RECORDS PROVIDED Start Marker

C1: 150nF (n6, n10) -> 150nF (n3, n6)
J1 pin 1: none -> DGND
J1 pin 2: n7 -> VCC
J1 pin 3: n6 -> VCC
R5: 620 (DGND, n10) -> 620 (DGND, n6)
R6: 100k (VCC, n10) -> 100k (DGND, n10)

RECORDS PROVIDED End Marker
RECORDS PROVIDED Start Marker

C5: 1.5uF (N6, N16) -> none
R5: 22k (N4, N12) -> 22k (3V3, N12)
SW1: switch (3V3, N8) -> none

RECORDS PROVIDED End Marker

Answer with nothing but the count of lines in the entries that hold the word "none".

TASK RESPONSE — 3